▸ **GIVEN RECORDS**:
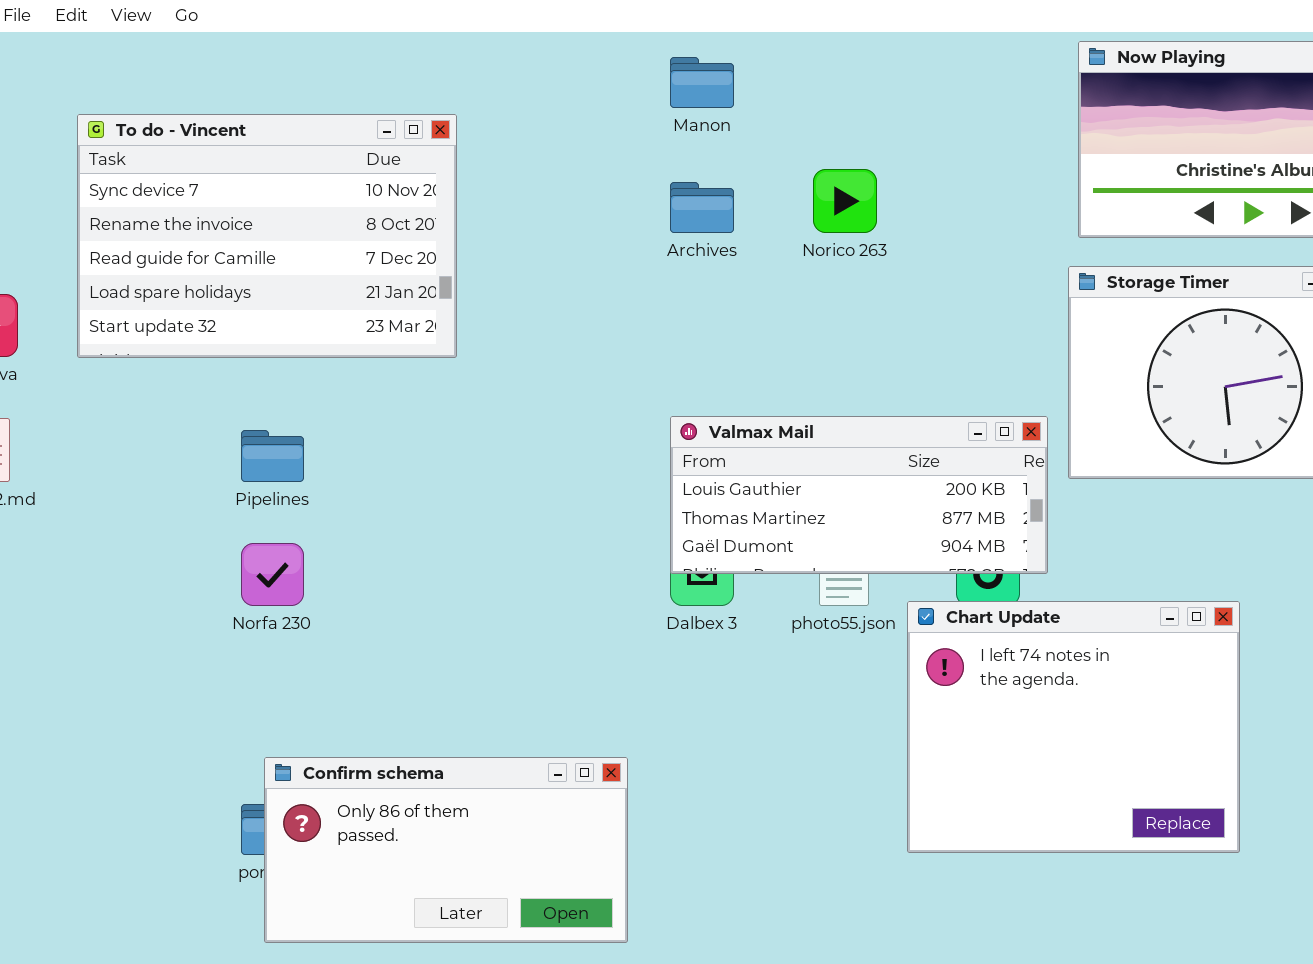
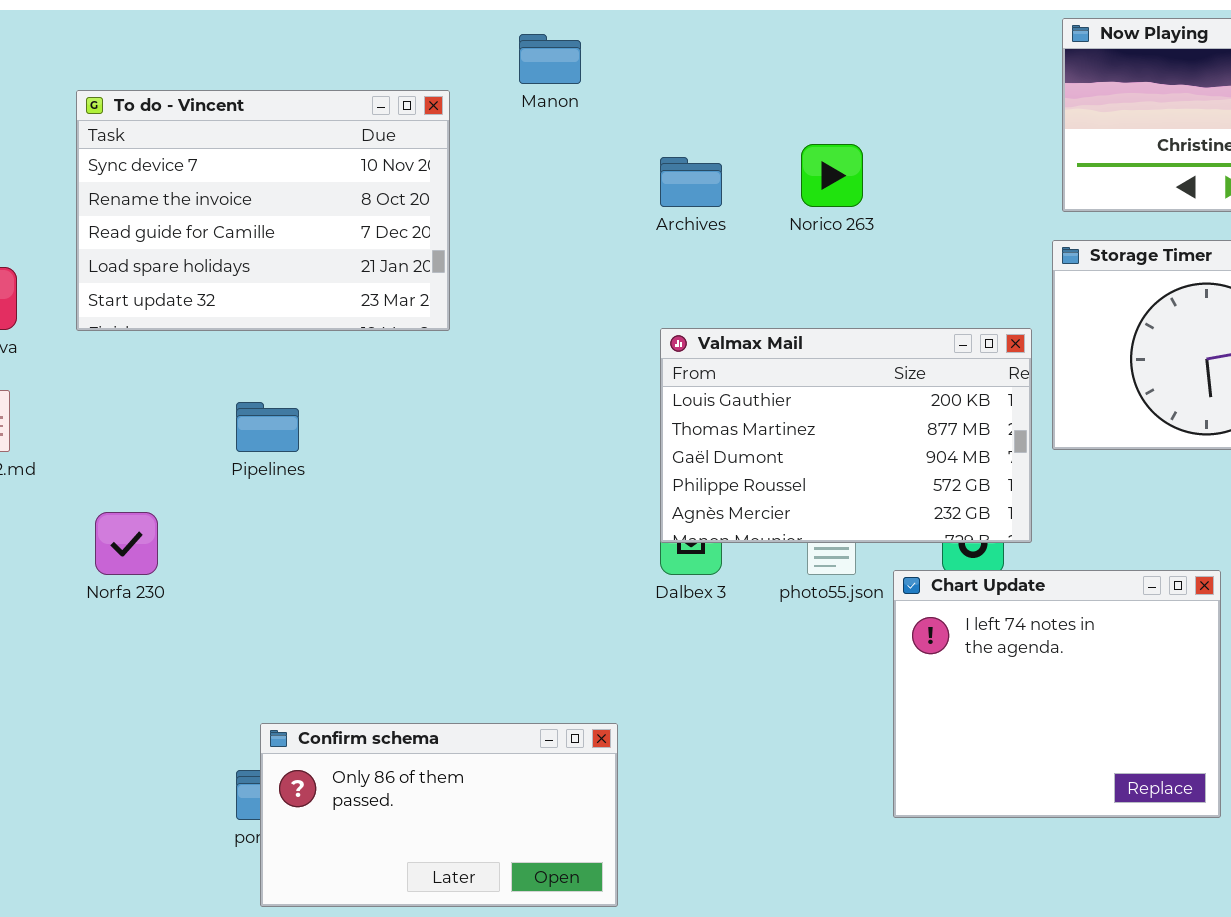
Manon: [670,57,734,108] -> [519,34,581,84], moved
Valmax Mail: [670,416,1048,574] -> [660,328,1032,543], resized
Norfa 230: [241,543,304,606] -> [95,512,158,575], moved

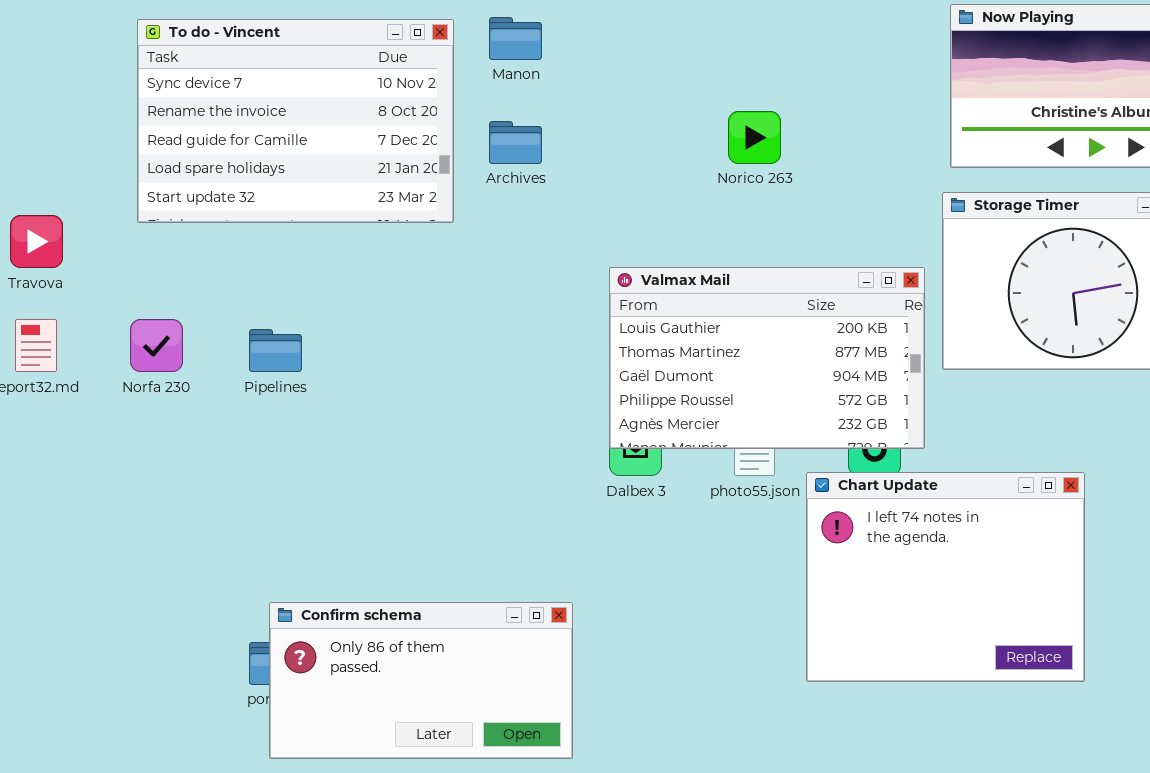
To do - Vincent: [76,90,450,331] -> [137,19,454,223], moved
Archives: [660,157,722,207] -> [489,121,542,164], moved
Norfa 230: [95,512,158,575] -> [130,319,183,372], moved

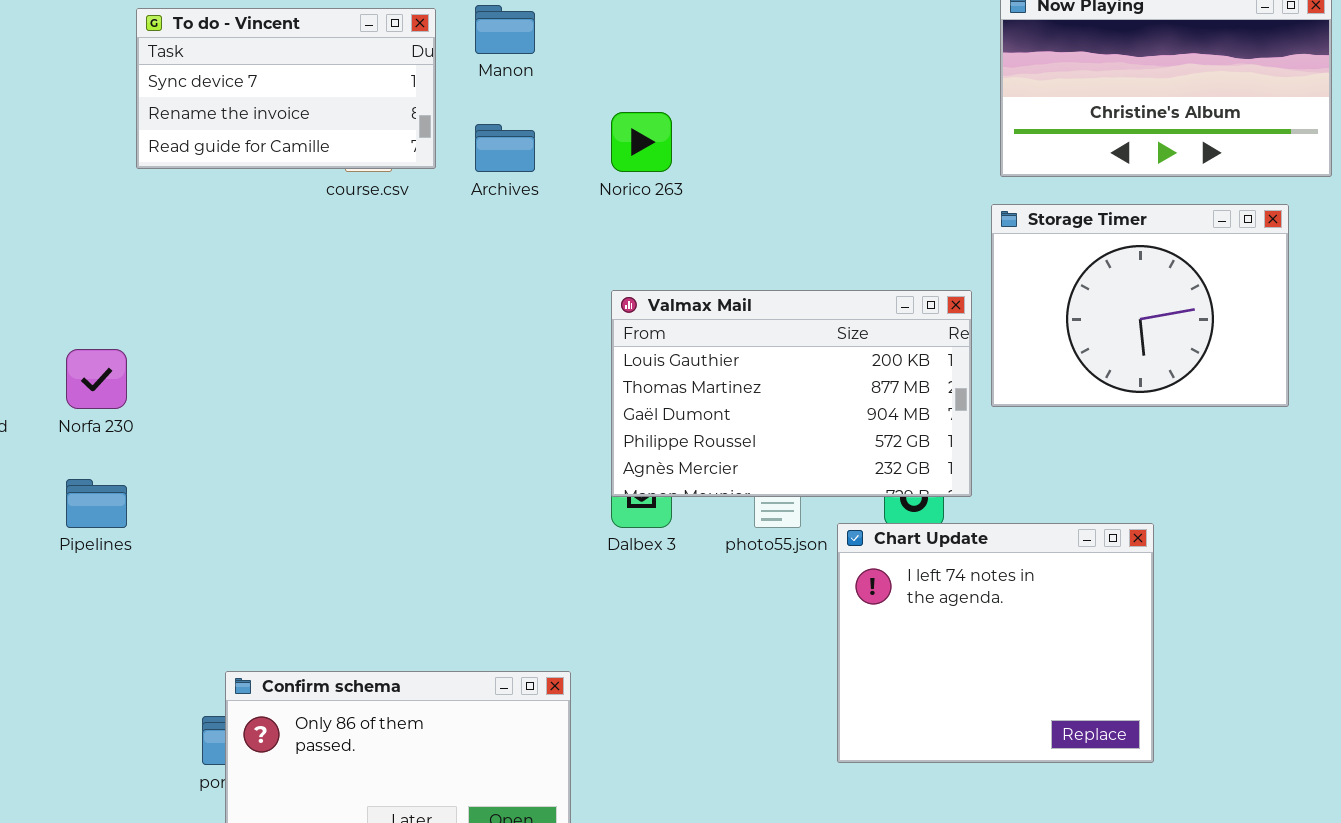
To do - Vincent: [137,19,454,223] -> [136,8,436,169], resized
Norico 263: [728,111,781,164] -> [611,112,672,172], moved
Pipelines: [249,329,302,372] -> [66,479,127,528], moved

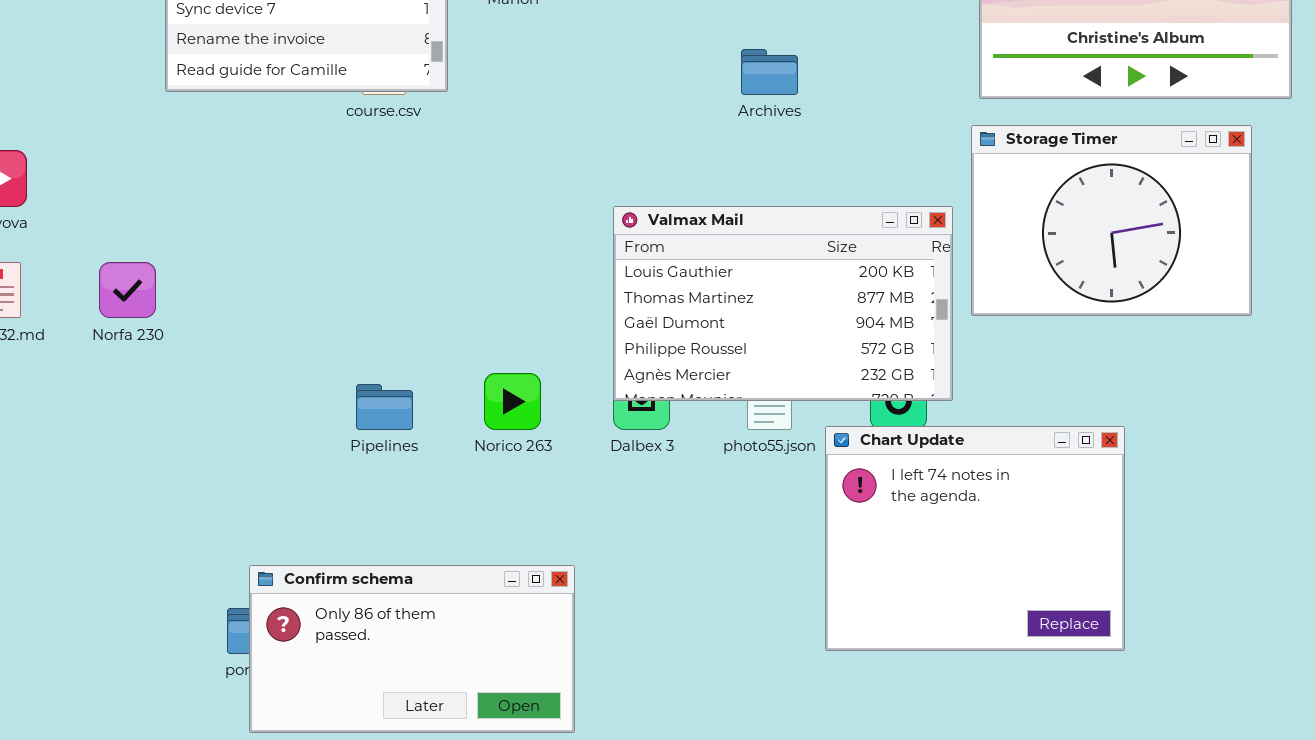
Norico 263: [611,112,672,172] -> [484,373,541,430], moved
Archives: [475,124,535,172] -> [741,49,798,95], moved
Pipelines: [66,479,127,528] -> [356,384,413,430], moved

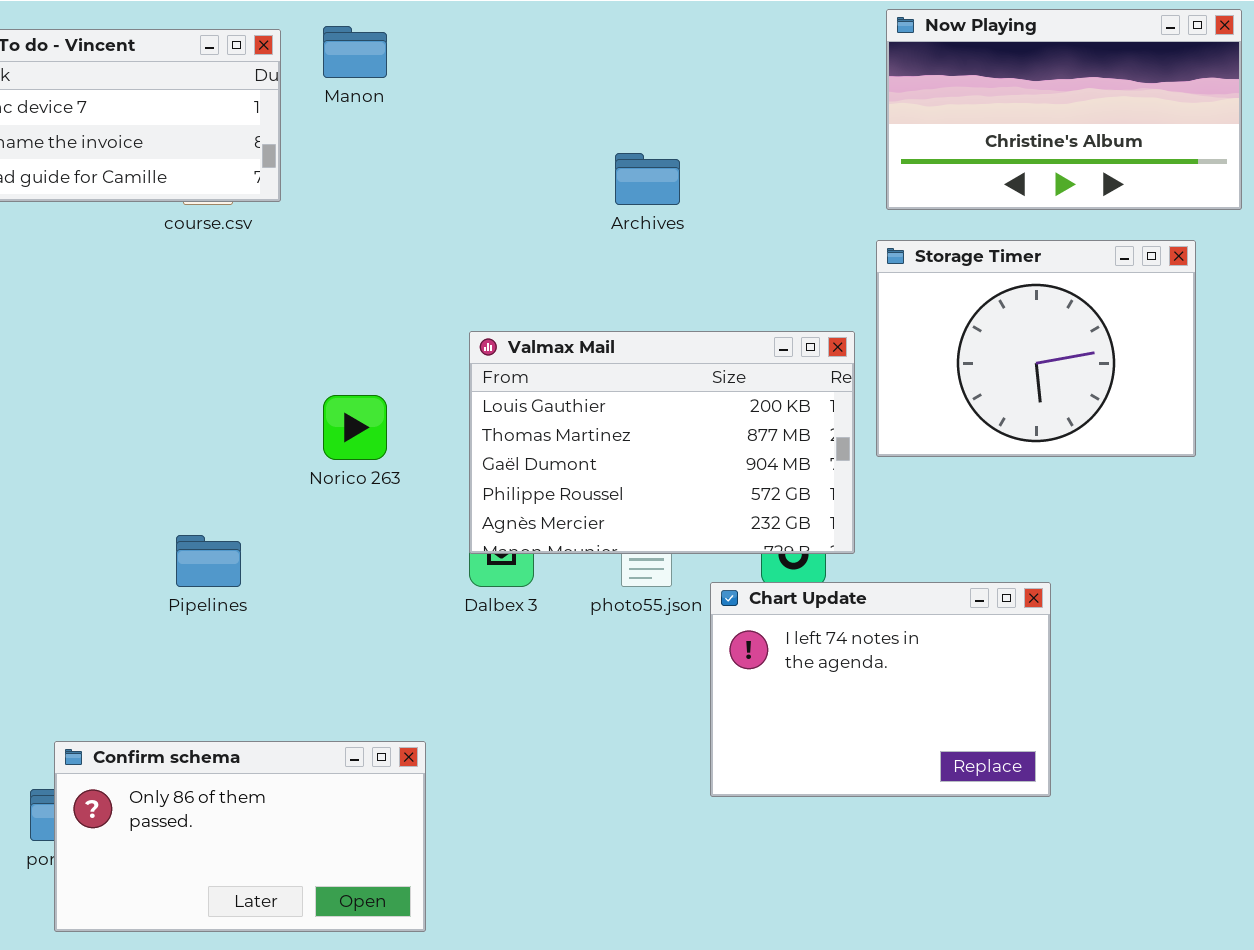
Norico 263: [484,373,541,430] -> [323,395,387,460], moved
Chart Update: [825,426,1125,651] -> [710,582,1051,797], resized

▸ **YOUR INSTRUCTIONS**:
Which lines of the records contain "moved"? Show each of them.

▸ **RESULT BELOW**:
Manon: [670,57,734,108] -> [519,34,581,84], moved
Norfa 230: [241,543,304,606] -> [95,512,158,575], moved
To do - Vincent: [76,90,450,331] -> [137,19,454,223], moved
Archives: [660,157,722,207] -> [489,121,542,164], moved
Norfa 230: [95,512,158,575] -> [130,319,183,372], moved
Norico 263: [728,111,781,164] -> [611,112,672,172], moved
Pipelines: [249,329,302,372] -> [66,479,127,528], moved
Norico 263: [611,112,672,172] -> [484,373,541,430], moved
Archives: [475,124,535,172] -> [741,49,798,95], moved
Pipelines: [66,479,127,528] -> [356,384,413,430], moved
Norico 263: [484,373,541,430] -> [323,395,387,460], moved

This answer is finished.